» **DATA FOR THIS EXERCISE**
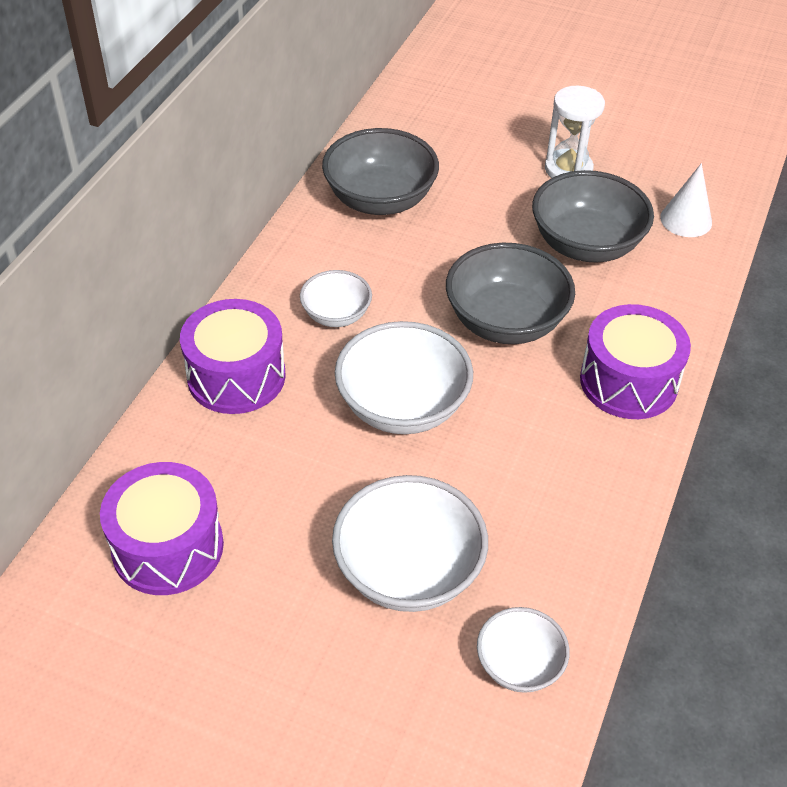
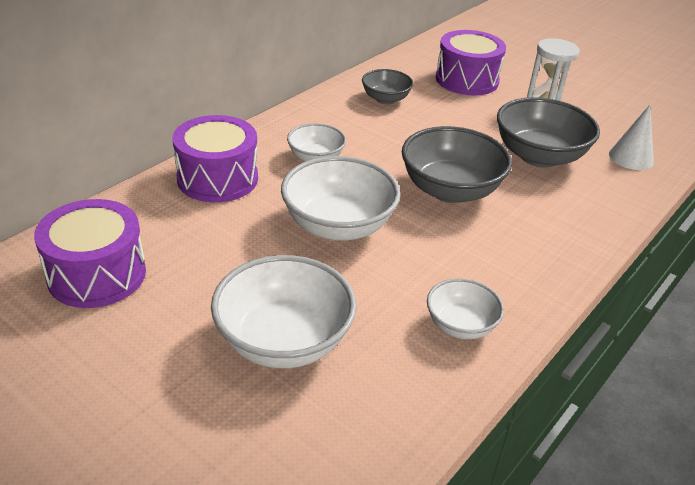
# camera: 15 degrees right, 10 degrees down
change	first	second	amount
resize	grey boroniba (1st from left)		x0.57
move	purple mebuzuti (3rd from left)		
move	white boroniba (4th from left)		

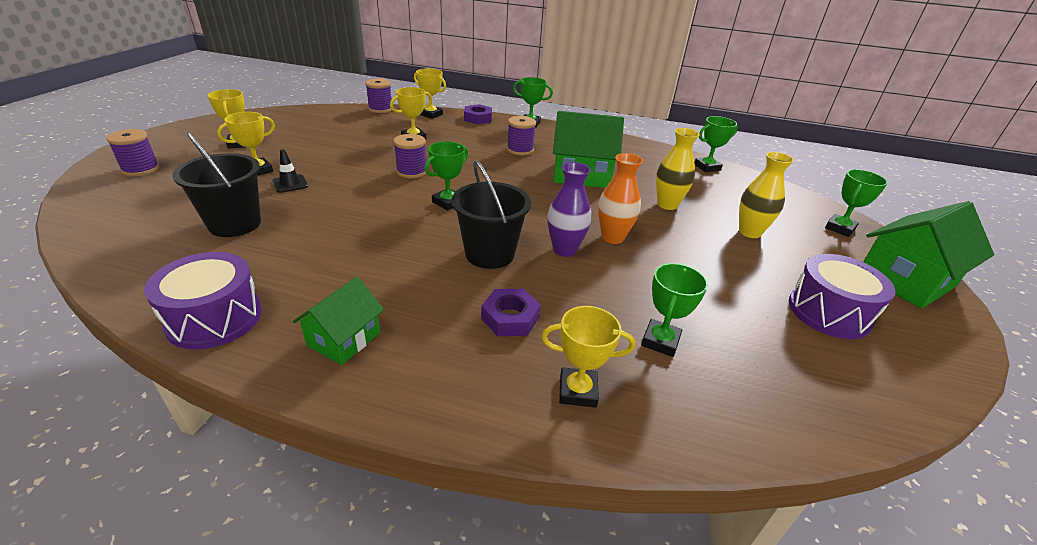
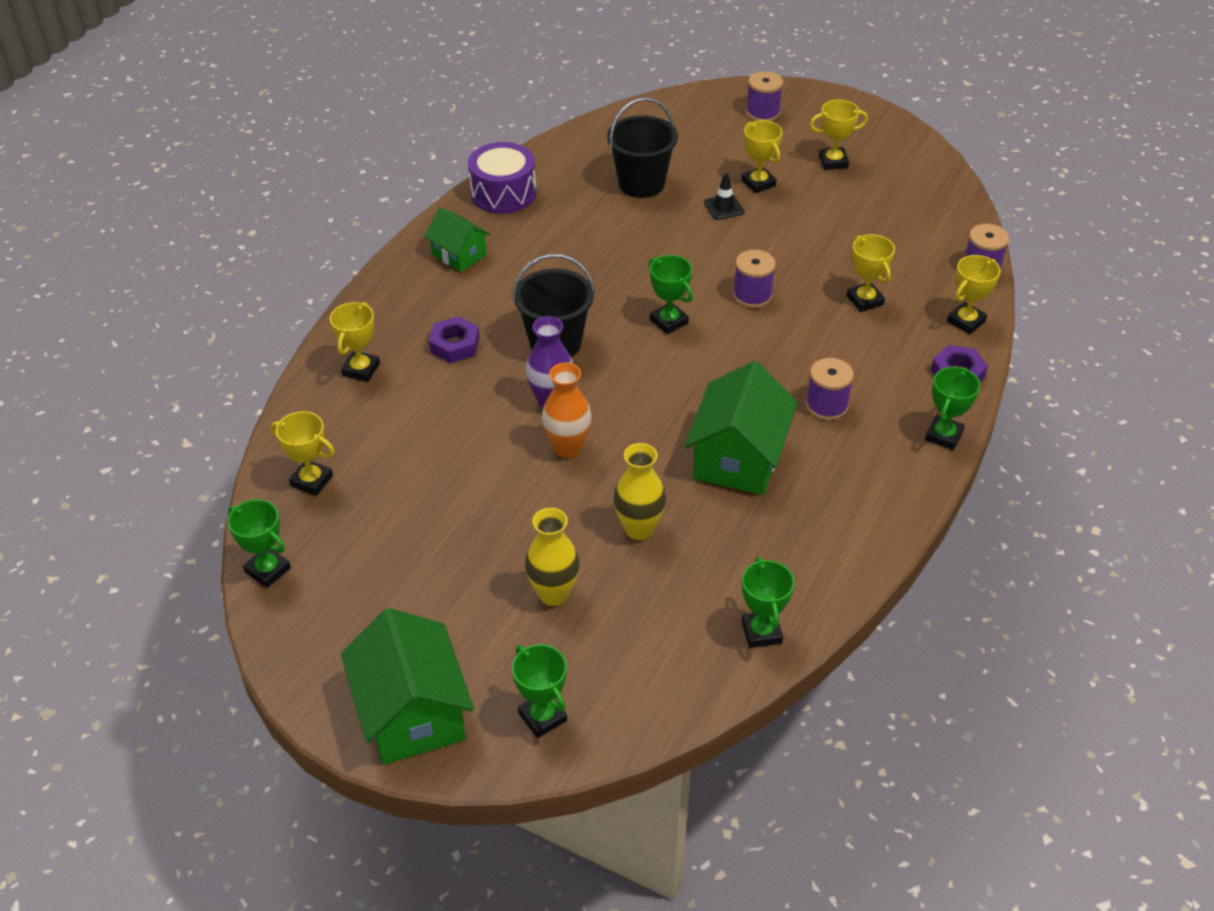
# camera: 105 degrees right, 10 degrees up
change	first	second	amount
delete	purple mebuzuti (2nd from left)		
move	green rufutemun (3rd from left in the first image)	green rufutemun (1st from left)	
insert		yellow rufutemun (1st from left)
---
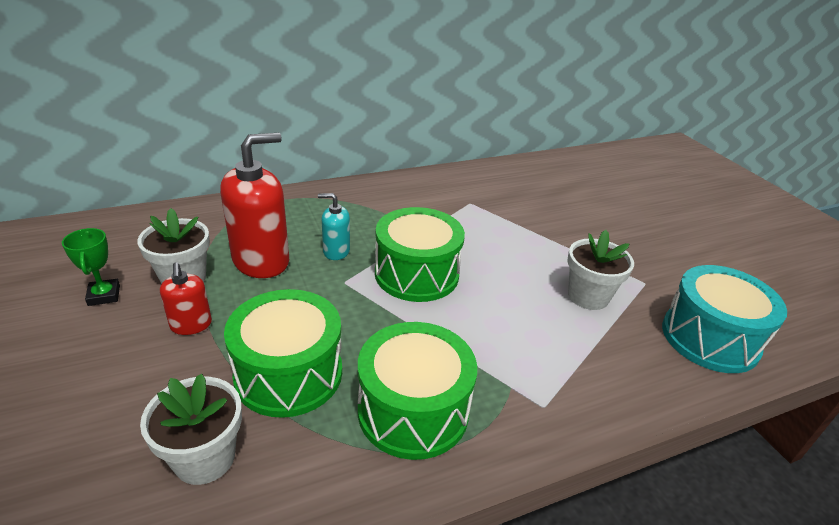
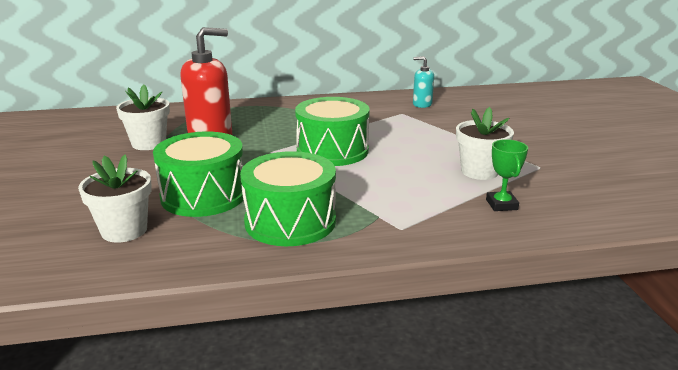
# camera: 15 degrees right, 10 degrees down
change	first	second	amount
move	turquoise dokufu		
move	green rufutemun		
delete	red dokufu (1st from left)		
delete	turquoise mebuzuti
...
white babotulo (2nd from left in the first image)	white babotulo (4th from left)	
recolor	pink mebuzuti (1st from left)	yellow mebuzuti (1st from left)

» **ASSIGNED TASK**
In the listing above, find the line containing "boroniba (1st from" and the line containing "(3rd from left)", then quote both, plus every line between them, exactly as written.

» **REPLY TO THE TASK**
resize	grey boroniba (1st from left)		x0.57
move	purple mebuzuti (3rd from left)		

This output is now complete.